LISTED RECORDS:
BEGIN
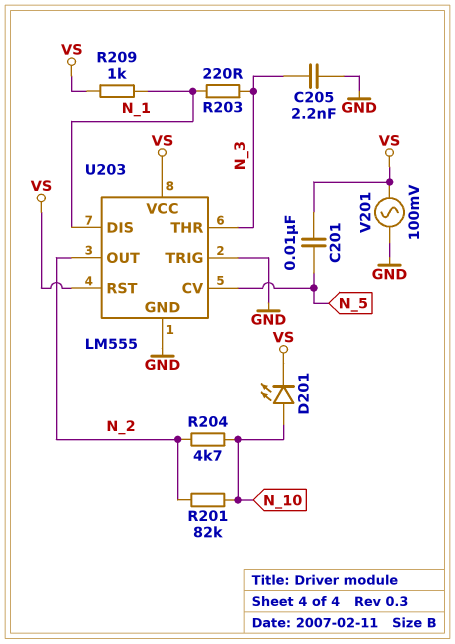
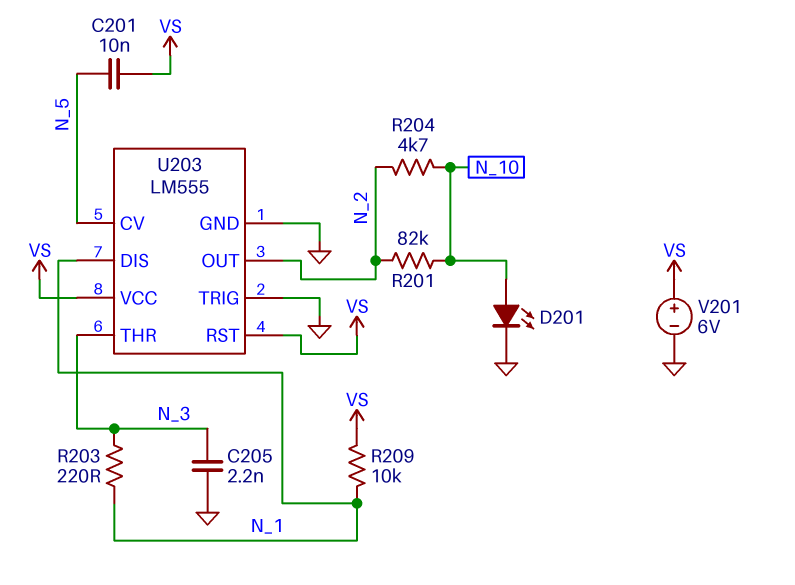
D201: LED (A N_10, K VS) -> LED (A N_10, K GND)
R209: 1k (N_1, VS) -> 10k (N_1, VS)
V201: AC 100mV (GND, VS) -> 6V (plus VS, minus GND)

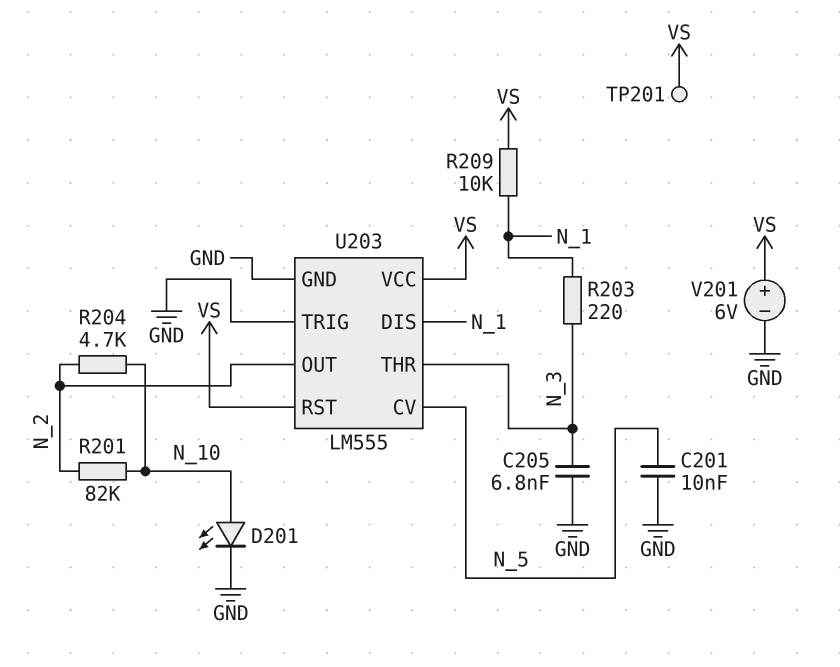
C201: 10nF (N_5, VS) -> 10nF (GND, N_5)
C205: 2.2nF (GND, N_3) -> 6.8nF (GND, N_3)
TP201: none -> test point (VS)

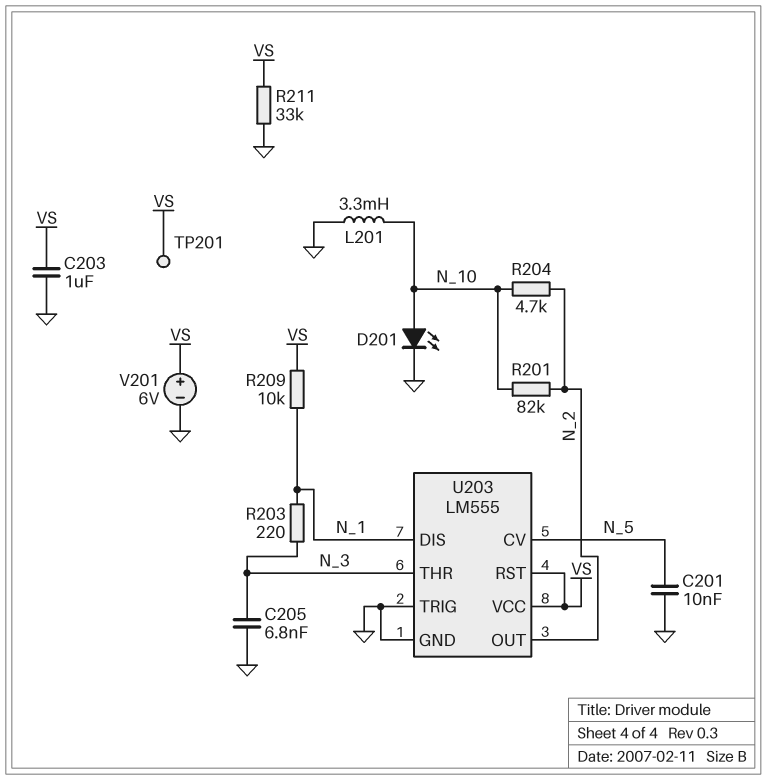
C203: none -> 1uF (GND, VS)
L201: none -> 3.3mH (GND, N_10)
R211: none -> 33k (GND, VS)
END
YOUR TASK: Please go line by line through the records above, copying each one that holds the string "none".

COMPLETED TASK:
TP201: none -> test point (VS)
C203: none -> 1uF (GND, VS)
L201: none -> 3.3mH (GND, N_10)
R211: none -> 33k (GND, VS)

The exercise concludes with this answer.